[MATERIAL PROVIDED]:
◆ ◆ ◆ ◆

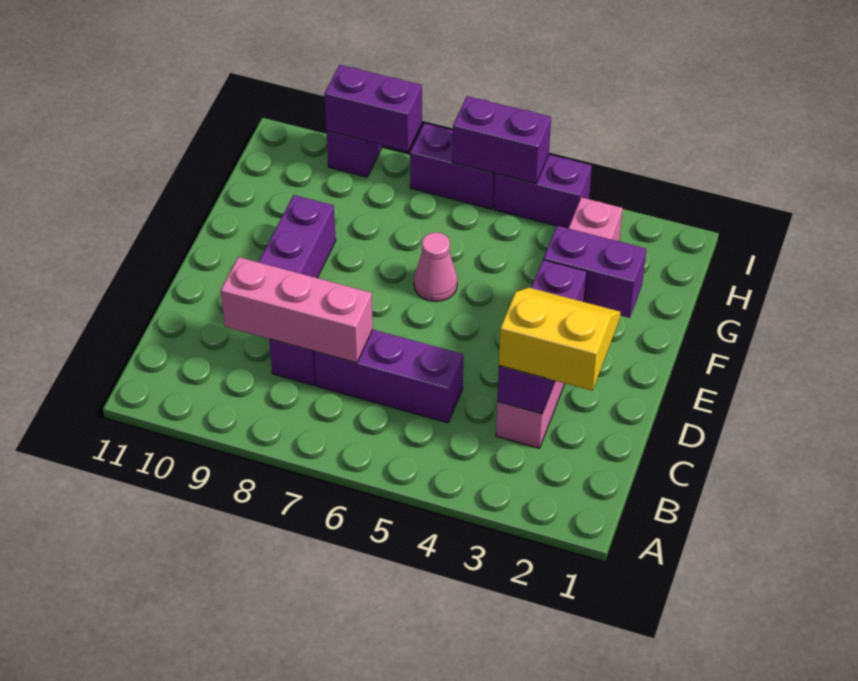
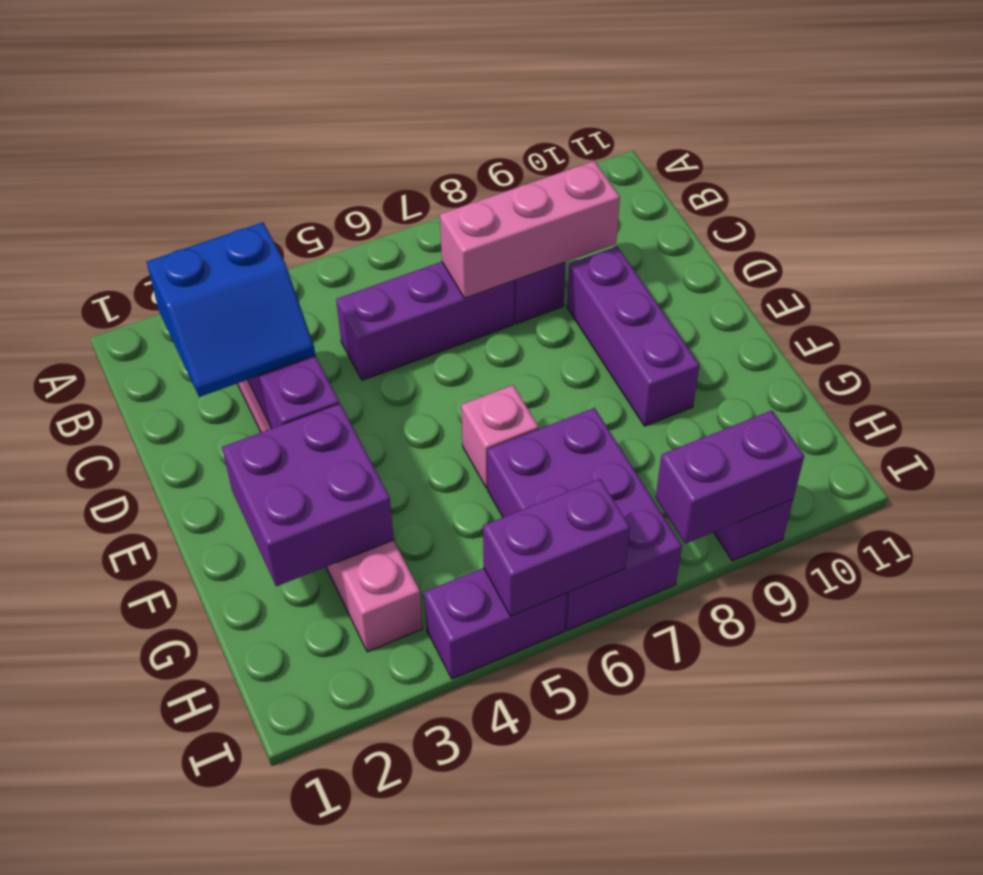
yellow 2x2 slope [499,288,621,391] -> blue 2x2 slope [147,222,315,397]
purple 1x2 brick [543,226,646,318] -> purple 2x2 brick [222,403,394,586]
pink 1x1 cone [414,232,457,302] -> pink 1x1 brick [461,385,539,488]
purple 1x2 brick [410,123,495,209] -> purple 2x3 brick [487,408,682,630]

◆ ◆ ◆ ◆

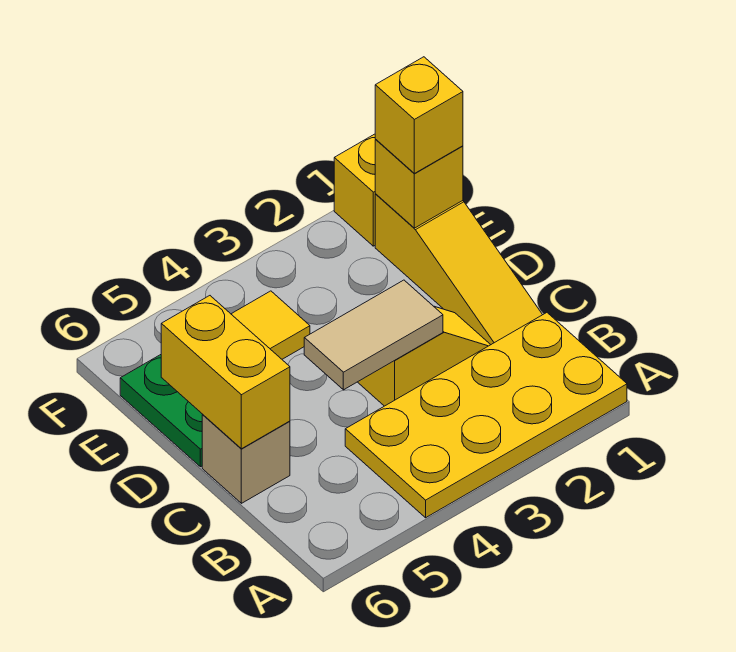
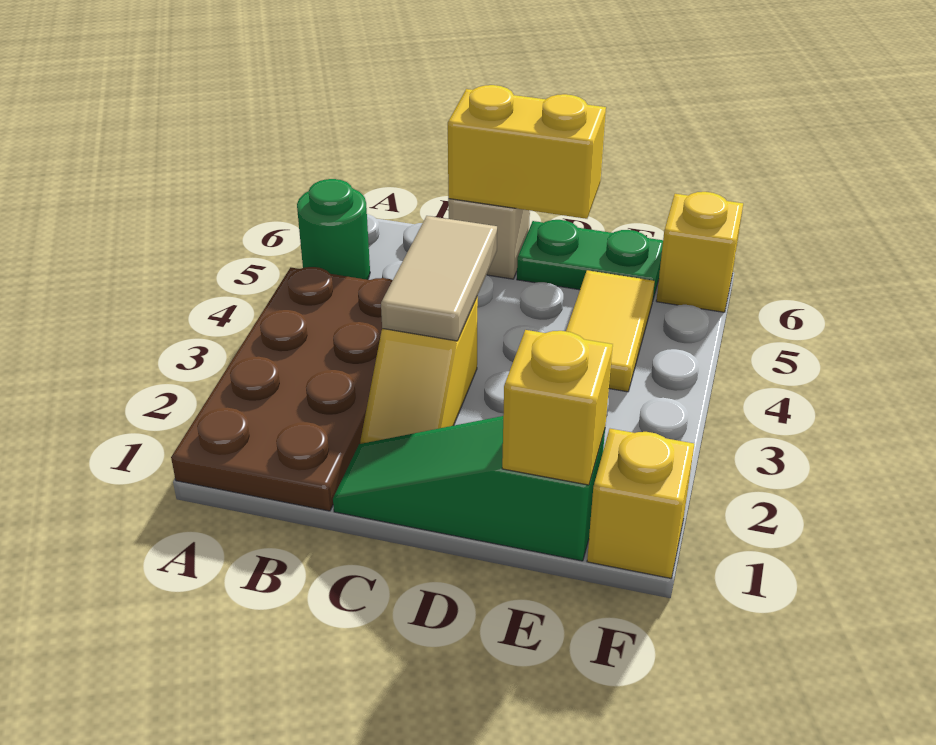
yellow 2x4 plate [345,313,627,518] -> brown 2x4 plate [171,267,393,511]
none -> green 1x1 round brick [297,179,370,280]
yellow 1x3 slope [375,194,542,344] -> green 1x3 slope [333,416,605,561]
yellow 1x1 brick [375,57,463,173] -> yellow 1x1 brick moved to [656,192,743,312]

◆ ◆ ◆ ◆

[YOUR TASK]: Look above for the line with "yellow 2x4 plate" and the line with "yellow 1x1 brick [375,57,463,173]", and reproduce exactly those two lines plus every line between, nothing more.

[RESULT]:
yellow 2x4 plate [345,313,627,518] -> brown 2x4 plate [171,267,393,511]
none -> green 1x1 round brick [297,179,370,280]
yellow 1x3 slope [375,194,542,344] -> green 1x3 slope [333,416,605,561]
yellow 1x1 brick [375,57,463,173] -> yellow 1x1 brick moved to [656,192,743,312]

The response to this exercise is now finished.